■ Task details
Transcribe the following entries word for word. End with the line where "orange brick H4 level 1 -> none" appears.

------------------------

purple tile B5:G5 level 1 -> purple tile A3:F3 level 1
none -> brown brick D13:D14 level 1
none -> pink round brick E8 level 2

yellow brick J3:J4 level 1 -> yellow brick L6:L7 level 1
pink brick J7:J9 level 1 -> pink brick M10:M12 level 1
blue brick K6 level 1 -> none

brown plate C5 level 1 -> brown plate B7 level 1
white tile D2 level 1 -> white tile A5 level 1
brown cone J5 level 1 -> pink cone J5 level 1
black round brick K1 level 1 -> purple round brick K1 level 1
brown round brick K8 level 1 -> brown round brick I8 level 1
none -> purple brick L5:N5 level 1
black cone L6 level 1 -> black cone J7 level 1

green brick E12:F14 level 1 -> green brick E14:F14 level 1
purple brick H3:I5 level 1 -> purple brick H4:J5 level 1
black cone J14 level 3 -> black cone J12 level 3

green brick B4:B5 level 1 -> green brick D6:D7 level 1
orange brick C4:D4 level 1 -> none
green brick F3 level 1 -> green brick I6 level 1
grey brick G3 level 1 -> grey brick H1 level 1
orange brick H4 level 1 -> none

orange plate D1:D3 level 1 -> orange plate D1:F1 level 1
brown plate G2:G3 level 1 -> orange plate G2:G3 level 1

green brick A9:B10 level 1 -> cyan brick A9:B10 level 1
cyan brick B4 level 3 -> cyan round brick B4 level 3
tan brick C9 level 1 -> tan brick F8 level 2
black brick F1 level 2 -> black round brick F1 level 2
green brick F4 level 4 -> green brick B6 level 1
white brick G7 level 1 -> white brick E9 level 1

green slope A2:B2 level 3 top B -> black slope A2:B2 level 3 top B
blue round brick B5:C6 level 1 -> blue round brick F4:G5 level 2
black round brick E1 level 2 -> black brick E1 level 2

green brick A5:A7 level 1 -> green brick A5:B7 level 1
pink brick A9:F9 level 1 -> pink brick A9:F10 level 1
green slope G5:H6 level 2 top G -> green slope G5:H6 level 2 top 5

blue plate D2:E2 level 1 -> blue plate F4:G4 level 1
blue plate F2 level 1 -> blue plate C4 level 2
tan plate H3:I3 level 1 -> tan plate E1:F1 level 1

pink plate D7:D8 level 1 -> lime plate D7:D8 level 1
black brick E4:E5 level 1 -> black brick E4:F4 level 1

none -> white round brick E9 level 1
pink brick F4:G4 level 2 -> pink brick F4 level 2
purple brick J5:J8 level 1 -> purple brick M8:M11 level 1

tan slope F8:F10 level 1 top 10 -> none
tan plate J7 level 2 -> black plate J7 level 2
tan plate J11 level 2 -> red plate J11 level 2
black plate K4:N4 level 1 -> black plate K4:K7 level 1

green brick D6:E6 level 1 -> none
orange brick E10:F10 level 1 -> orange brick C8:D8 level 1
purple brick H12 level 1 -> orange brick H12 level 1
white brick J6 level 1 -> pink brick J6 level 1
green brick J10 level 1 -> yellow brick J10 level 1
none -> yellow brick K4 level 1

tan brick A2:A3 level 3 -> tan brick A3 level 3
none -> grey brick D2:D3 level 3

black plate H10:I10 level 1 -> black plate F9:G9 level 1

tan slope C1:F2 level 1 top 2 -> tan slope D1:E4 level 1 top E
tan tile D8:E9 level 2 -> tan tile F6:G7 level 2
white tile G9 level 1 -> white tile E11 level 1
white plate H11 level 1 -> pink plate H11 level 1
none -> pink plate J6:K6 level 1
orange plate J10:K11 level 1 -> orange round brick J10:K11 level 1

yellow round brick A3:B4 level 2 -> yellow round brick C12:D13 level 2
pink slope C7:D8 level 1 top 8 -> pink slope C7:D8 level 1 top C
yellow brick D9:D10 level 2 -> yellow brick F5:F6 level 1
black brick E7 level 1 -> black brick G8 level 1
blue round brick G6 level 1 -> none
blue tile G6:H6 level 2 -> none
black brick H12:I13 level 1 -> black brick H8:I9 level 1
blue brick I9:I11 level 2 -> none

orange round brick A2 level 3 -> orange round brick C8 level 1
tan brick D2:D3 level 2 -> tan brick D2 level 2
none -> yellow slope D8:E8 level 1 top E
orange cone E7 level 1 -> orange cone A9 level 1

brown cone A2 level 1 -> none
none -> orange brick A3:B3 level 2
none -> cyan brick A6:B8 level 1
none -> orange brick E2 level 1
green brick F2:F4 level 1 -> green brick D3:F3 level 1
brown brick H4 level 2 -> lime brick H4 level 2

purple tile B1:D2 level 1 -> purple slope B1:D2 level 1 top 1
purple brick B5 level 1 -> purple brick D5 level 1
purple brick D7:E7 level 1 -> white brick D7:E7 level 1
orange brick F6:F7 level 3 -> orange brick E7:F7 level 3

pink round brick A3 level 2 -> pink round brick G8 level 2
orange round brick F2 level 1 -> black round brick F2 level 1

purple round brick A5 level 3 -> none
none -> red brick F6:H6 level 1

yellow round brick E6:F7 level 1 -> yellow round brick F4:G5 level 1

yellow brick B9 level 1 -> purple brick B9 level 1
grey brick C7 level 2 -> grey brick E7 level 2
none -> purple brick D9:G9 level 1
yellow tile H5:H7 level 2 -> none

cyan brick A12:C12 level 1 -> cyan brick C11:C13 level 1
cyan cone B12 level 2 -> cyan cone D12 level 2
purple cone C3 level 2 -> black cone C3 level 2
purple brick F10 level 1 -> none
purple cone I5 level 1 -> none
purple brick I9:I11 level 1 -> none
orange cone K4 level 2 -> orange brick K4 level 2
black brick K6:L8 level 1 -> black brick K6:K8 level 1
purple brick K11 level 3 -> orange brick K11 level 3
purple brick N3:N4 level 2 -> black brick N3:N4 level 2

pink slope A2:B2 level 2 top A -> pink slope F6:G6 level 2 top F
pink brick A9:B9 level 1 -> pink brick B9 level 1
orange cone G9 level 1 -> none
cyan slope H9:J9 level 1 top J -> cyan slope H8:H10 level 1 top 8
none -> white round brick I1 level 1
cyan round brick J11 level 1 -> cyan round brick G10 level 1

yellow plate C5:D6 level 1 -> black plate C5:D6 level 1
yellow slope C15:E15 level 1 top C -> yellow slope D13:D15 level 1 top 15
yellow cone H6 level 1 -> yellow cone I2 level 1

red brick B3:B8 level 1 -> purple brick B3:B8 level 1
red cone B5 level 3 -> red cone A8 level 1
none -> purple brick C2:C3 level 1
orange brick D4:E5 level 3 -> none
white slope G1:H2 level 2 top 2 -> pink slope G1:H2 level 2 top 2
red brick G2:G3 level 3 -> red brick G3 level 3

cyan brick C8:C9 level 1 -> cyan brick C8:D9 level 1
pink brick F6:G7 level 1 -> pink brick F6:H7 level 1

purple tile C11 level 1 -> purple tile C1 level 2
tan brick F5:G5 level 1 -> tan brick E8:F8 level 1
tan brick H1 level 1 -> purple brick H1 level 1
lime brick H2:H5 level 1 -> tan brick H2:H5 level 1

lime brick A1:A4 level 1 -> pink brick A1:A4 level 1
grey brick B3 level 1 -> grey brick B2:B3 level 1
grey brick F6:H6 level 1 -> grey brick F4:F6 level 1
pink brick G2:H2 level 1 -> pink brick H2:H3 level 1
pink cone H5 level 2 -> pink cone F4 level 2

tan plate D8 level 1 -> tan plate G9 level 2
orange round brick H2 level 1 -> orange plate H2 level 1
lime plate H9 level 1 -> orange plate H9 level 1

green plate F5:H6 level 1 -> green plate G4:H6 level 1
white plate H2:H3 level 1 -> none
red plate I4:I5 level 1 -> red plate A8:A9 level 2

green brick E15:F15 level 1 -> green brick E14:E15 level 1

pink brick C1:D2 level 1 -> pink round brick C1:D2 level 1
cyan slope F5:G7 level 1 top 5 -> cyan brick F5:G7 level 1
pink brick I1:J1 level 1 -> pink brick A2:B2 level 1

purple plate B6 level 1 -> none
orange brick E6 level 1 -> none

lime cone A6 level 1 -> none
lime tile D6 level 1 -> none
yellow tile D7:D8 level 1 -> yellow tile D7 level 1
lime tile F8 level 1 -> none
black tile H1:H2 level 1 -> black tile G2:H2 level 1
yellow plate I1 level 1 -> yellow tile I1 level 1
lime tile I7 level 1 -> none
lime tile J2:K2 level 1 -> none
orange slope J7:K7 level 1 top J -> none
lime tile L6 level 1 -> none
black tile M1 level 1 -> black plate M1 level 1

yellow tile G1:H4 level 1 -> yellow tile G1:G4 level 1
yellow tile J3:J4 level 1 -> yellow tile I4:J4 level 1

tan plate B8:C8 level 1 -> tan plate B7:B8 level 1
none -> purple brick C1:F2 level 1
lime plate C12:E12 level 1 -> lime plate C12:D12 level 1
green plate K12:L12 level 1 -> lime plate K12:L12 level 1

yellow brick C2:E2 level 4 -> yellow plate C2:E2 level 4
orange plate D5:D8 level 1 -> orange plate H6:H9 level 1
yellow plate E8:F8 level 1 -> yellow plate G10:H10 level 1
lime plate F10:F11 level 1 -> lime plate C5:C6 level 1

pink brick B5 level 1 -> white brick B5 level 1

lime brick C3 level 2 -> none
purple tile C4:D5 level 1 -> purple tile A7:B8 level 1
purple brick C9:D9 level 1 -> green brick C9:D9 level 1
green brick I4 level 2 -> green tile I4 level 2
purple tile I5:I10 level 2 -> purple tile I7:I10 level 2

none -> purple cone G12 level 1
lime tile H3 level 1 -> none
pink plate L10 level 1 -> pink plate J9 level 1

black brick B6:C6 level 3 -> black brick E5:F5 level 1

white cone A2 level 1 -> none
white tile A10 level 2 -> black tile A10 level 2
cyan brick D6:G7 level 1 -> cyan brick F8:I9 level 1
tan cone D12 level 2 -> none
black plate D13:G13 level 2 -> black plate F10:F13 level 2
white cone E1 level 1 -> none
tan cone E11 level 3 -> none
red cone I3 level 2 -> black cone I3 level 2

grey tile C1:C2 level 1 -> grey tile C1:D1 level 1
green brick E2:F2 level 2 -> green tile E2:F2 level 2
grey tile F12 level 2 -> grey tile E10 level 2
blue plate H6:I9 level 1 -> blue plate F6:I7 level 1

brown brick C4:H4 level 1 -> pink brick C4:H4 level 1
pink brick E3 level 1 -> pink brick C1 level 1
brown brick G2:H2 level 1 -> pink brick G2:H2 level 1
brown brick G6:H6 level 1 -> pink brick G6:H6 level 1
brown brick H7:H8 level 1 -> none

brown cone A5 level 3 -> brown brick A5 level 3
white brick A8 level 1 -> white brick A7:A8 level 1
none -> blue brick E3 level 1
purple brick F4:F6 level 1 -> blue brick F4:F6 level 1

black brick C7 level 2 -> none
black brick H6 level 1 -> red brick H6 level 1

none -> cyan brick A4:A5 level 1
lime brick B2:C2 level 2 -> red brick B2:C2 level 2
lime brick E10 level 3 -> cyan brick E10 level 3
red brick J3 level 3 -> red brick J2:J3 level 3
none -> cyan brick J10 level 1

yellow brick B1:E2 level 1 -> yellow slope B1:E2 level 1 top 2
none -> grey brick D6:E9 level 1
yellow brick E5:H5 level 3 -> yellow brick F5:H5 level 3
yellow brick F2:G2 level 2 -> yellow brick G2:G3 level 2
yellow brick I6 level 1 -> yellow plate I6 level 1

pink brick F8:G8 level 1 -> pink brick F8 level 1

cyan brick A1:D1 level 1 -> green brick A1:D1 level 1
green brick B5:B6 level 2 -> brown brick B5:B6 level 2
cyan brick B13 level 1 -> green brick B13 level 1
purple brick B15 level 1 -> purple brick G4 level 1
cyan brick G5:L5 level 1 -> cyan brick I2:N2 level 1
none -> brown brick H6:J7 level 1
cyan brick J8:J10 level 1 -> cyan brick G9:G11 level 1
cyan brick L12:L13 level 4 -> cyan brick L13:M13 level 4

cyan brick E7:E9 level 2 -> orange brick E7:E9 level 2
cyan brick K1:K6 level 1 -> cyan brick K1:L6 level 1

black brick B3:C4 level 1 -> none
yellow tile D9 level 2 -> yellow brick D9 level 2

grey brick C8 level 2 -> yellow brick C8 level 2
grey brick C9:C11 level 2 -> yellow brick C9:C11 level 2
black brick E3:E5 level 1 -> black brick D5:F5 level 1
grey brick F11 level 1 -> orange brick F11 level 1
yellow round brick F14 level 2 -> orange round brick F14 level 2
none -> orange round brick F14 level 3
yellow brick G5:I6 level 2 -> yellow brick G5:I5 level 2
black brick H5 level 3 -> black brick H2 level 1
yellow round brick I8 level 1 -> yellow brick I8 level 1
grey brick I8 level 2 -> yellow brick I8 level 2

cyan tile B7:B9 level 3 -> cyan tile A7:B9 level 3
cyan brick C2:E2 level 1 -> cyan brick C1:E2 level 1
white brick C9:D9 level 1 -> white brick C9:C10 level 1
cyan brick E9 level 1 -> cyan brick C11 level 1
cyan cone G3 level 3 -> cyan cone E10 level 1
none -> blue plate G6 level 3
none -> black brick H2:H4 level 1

------------------------

■ Completed task
purple tile B5:G5 level 1 -> purple tile A3:F3 level 1
none -> brown brick D13:D14 level 1
none -> pink round brick E8 level 2

yellow brick J3:J4 level 1 -> yellow brick L6:L7 level 1
pink brick J7:J9 level 1 -> pink brick M10:M12 level 1
blue brick K6 level 1 -> none

brown plate C5 level 1 -> brown plate B7 level 1
white tile D2 level 1 -> white tile A5 level 1
brown cone J5 level 1 -> pink cone J5 level 1
black round brick K1 level 1 -> purple round brick K1 level 1
brown round brick K8 level 1 -> brown round brick I8 level 1
none -> purple brick L5:N5 level 1
black cone L6 level 1 -> black cone J7 level 1

green brick E12:F14 level 1 -> green brick E14:F14 level 1
purple brick H3:I5 level 1 -> purple brick H4:J5 level 1
black cone J14 level 3 -> black cone J12 level 3

green brick B4:B5 level 1 -> green brick D6:D7 level 1
orange brick C4:D4 level 1 -> none
green brick F3 level 1 -> green brick I6 level 1
grey brick G3 level 1 -> grey brick H1 level 1
orange brick H4 level 1 -> none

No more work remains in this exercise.